- DATA TO PROCESS:
/---

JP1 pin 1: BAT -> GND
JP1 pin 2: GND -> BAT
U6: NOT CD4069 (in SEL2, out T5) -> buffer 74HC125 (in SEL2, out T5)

\---
/---

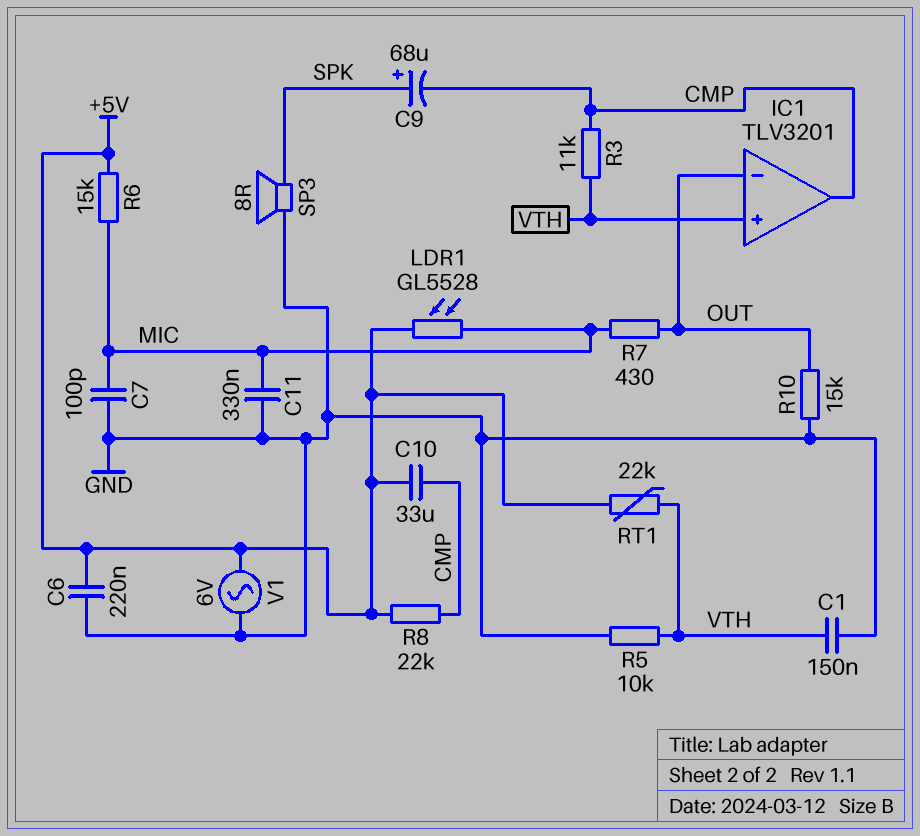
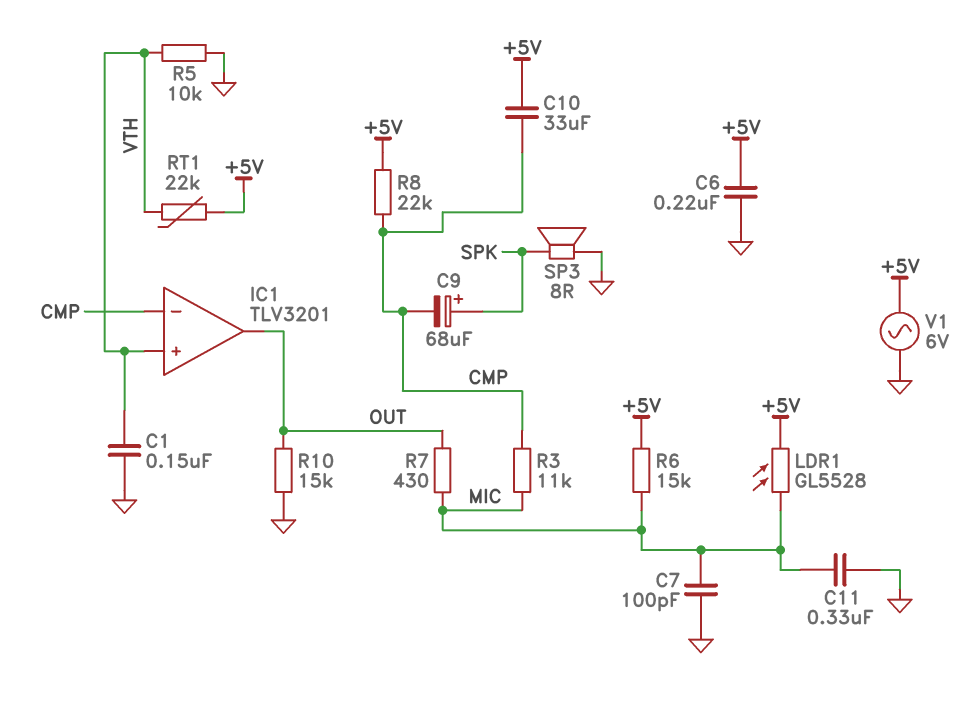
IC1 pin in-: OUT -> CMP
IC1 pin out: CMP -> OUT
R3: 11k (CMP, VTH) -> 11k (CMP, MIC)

\---

- ASSIGNED TASK: As listed above, the lines from the line with "JP1 pin 2: GND -> BAT" to the line with "U6: NOT CD4069" are to be echoed exactly, with both ends included and nothing added.

- SOLUTION:
JP1 pin 2: GND -> BAT
U6: NOT CD4069 (in SEL2, out T5) -> buffer 74HC125 (in SEL2, out T5)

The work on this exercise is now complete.